DATASET =
===

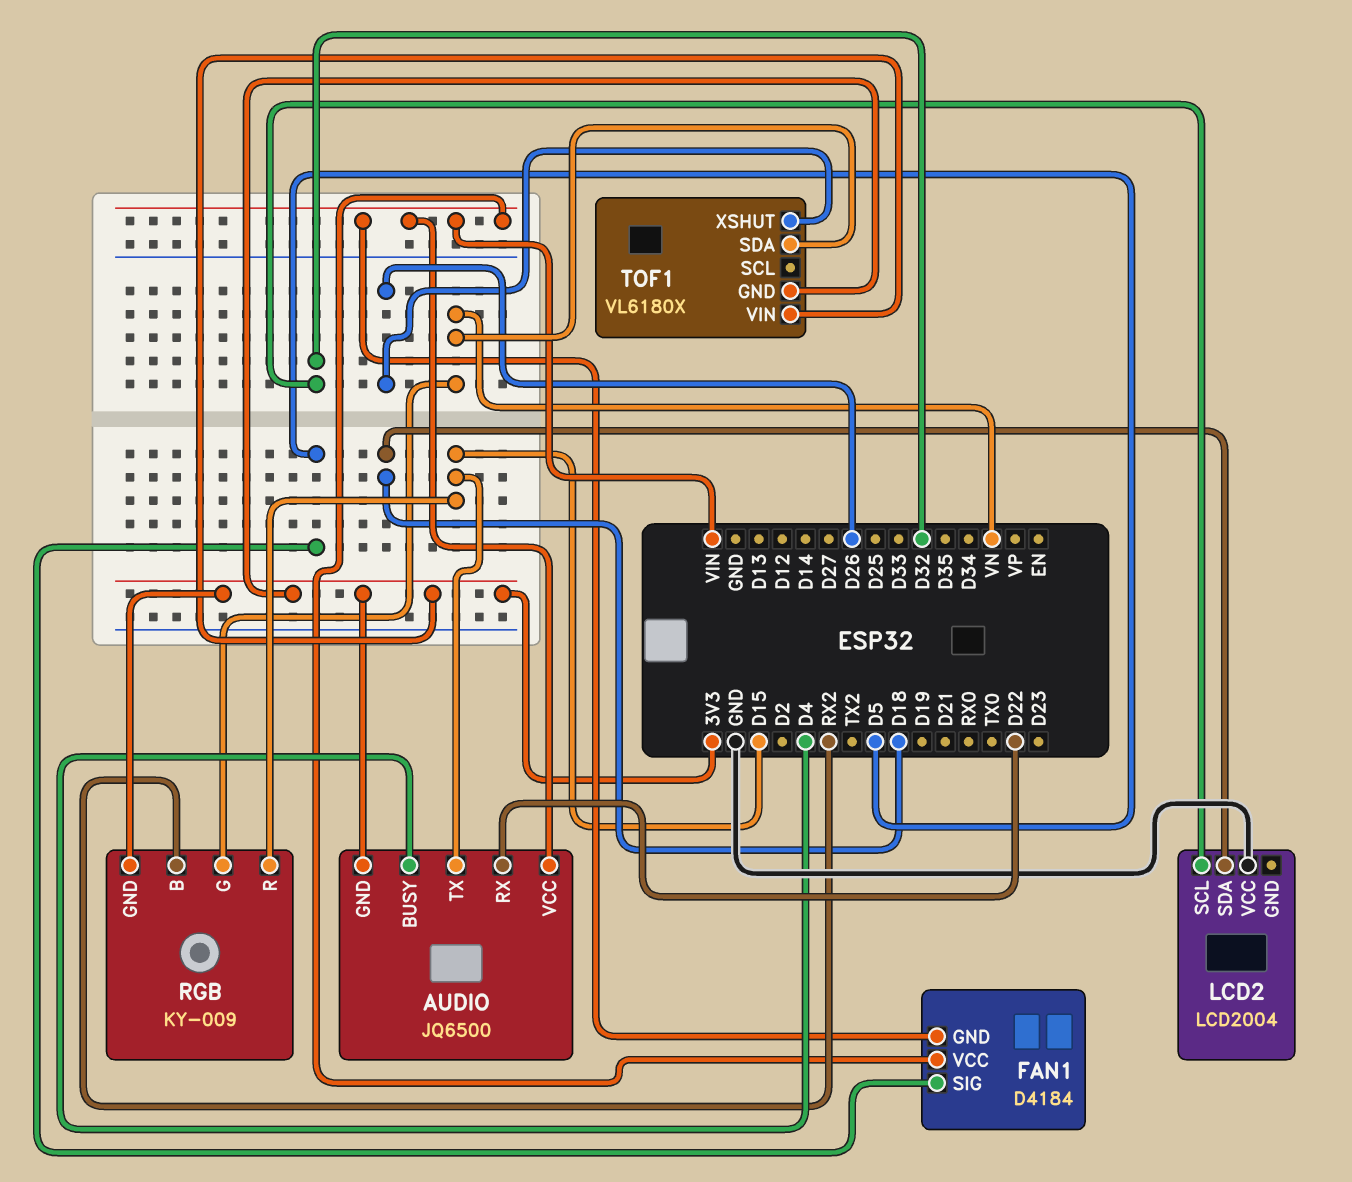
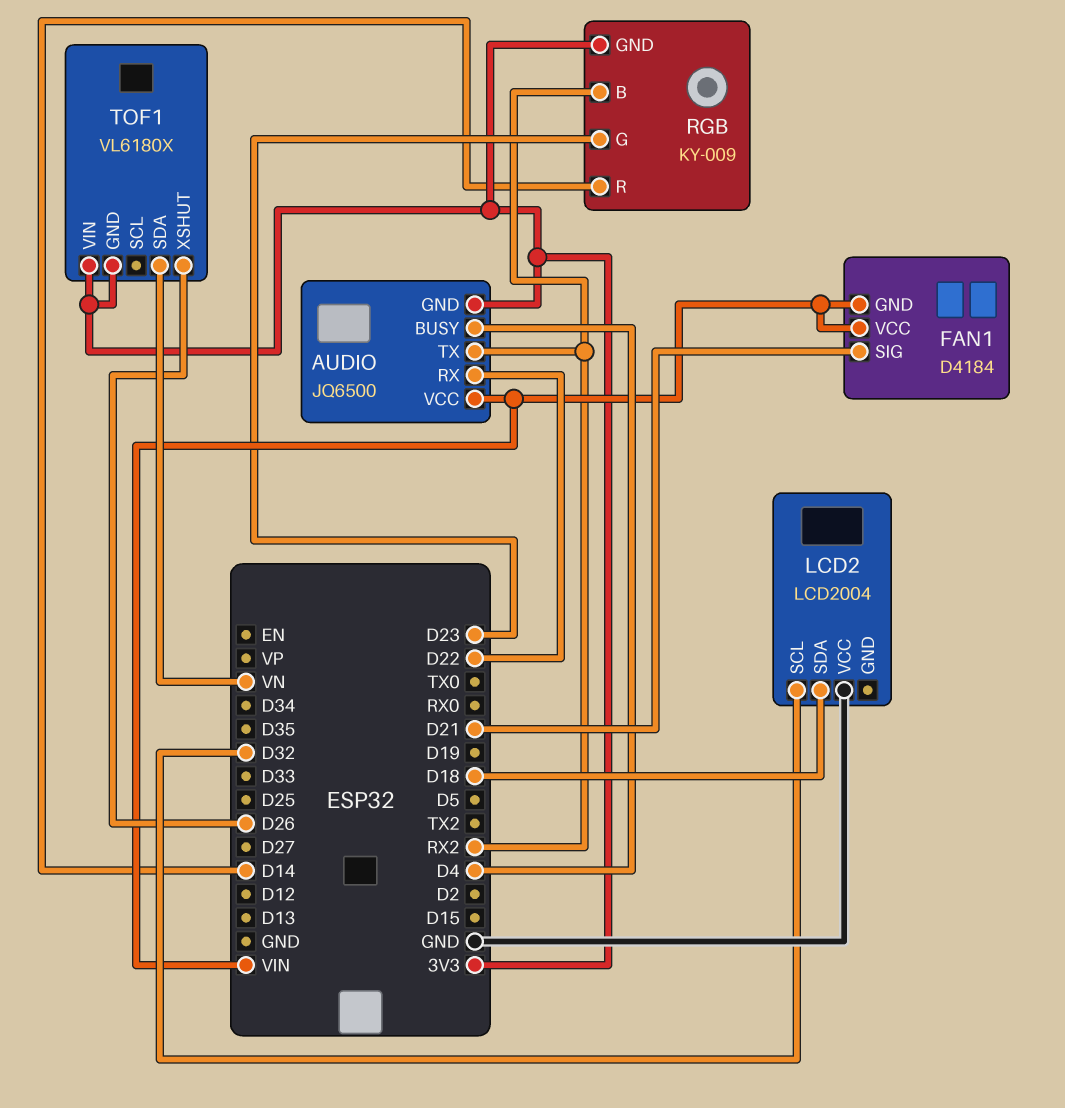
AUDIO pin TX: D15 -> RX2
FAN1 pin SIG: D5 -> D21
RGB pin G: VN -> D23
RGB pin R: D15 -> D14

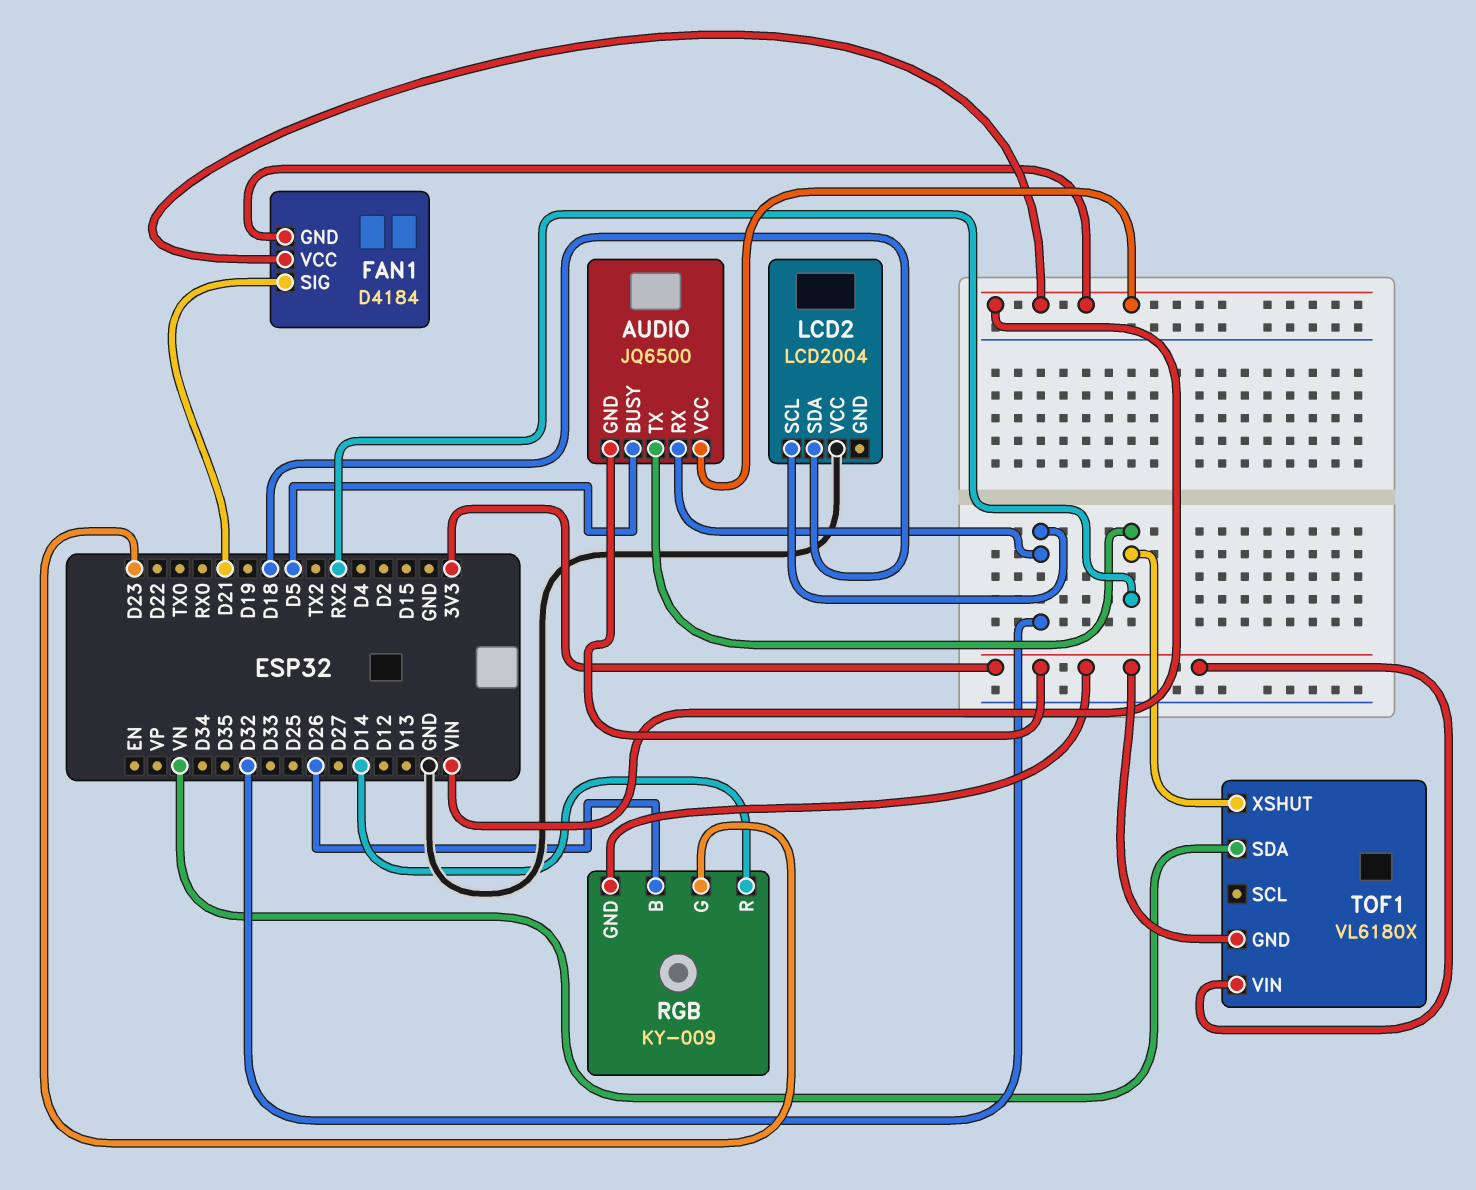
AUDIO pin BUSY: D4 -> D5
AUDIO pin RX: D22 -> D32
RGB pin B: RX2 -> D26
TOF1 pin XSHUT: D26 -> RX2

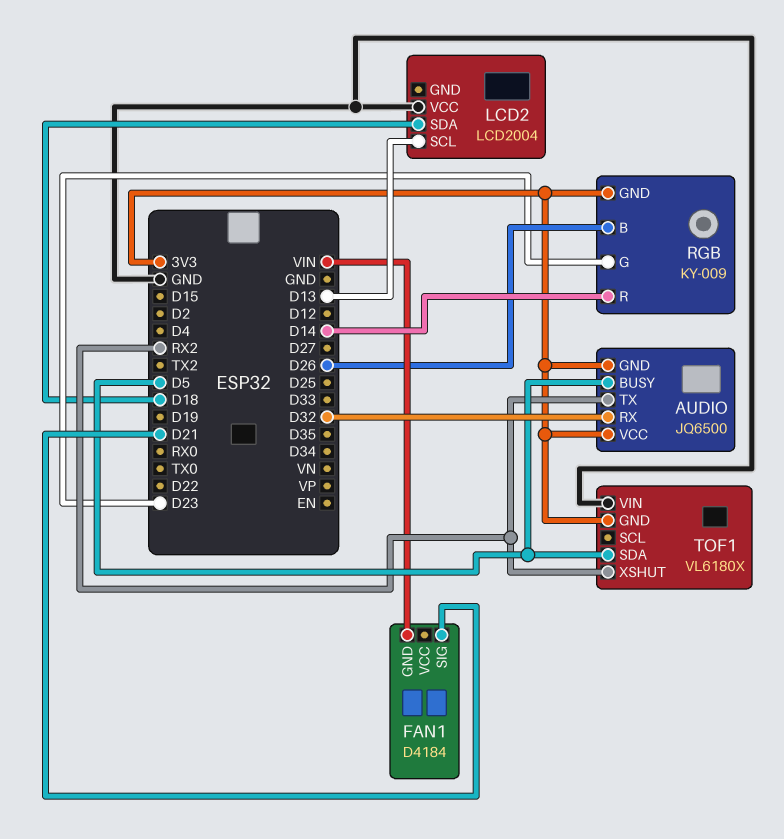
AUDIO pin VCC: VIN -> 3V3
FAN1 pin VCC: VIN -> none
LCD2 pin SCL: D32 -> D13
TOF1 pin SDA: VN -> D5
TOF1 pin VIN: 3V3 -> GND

===

WHAT TO PRODUCE = Return all lines of the material that have "AUDIO" in them.

OUTPUT =
AUDIO pin TX: D15 -> RX2
AUDIO pin BUSY: D4 -> D5
AUDIO pin RX: D22 -> D32
AUDIO pin VCC: VIN -> 3V3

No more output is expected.